*** WORKING DATA ***

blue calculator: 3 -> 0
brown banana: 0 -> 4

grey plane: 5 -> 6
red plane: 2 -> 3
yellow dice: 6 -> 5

***

• ABOUT THIS TASK: Make an exact copy of every record listed above.

• RESULT:
blue calculator: 3 -> 0
brown banana: 0 -> 4

grey plane: 5 -> 6
red plane: 2 -> 3
yellow dice: 6 -> 5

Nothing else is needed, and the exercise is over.